=== Information ===

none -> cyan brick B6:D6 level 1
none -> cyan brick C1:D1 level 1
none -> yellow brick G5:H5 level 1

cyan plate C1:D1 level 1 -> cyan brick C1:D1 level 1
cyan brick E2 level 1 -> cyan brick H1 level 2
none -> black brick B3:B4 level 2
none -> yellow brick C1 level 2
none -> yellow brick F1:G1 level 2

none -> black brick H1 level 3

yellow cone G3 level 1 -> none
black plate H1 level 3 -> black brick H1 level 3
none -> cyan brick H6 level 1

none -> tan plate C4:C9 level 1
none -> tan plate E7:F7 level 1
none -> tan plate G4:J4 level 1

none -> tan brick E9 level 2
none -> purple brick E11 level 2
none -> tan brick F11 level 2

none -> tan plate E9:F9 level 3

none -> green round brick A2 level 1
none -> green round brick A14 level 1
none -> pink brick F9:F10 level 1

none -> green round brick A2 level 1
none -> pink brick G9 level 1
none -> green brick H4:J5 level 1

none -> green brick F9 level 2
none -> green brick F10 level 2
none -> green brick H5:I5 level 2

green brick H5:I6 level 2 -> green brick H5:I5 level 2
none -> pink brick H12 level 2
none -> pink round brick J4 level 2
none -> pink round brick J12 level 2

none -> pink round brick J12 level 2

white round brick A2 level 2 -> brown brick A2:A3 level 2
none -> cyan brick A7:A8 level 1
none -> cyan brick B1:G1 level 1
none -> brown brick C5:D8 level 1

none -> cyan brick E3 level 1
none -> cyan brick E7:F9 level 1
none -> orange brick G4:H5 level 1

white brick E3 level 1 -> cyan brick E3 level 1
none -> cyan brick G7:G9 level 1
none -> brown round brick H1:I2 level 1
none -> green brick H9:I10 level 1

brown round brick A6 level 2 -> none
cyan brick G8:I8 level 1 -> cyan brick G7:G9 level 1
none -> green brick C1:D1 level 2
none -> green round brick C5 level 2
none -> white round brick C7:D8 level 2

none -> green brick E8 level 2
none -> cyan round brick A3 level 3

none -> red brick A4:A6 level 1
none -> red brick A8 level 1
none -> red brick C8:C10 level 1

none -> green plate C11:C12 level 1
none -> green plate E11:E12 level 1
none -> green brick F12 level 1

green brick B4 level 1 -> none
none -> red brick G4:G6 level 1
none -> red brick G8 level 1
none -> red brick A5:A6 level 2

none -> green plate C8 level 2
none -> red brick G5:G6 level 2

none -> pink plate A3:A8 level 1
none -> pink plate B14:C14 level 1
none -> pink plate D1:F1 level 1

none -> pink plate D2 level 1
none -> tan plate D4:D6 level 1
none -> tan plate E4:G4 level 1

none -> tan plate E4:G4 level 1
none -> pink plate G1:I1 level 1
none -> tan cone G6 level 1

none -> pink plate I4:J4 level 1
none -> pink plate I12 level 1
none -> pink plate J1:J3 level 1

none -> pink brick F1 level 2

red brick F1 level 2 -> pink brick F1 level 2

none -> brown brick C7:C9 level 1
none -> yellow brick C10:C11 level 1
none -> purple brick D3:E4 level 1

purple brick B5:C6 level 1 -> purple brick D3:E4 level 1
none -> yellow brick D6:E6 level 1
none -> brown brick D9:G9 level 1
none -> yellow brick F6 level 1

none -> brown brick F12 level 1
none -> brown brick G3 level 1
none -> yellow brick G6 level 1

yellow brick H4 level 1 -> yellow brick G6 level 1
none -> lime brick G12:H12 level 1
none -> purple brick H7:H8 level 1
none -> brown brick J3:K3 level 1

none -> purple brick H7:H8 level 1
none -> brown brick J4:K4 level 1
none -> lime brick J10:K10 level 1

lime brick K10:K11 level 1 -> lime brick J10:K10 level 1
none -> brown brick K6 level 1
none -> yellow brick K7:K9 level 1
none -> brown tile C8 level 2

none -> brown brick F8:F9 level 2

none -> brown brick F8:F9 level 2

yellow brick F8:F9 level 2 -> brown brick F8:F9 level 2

===

Keep to the lines above, from the first one through the line where "none -> tan plate E9:F9 level 3" appears, and copy them exactly.

none -> cyan brick B6:D6 level 1
none -> cyan brick C1:D1 level 1
none -> yellow brick G5:H5 level 1

cyan plate C1:D1 level 1 -> cyan brick C1:D1 level 1
cyan brick E2 level 1 -> cyan brick H1 level 2
none -> black brick B3:B4 level 2
none -> yellow brick C1 level 2
none -> yellow brick F1:G1 level 2

none -> black brick H1 level 3

yellow cone G3 level 1 -> none
black plate H1 level 3 -> black brick H1 level 3
none -> cyan brick H6 level 1

none -> tan plate C4:C9 level 1
none -> tan plate E7:F7 level 1
none -> tan plate G4:J4 level 1

none -> tan brick E9 level 2
none -> purple brick E11 level 2
none -> tan brick F11 level 2

none -> tan plate E9:F9 level 3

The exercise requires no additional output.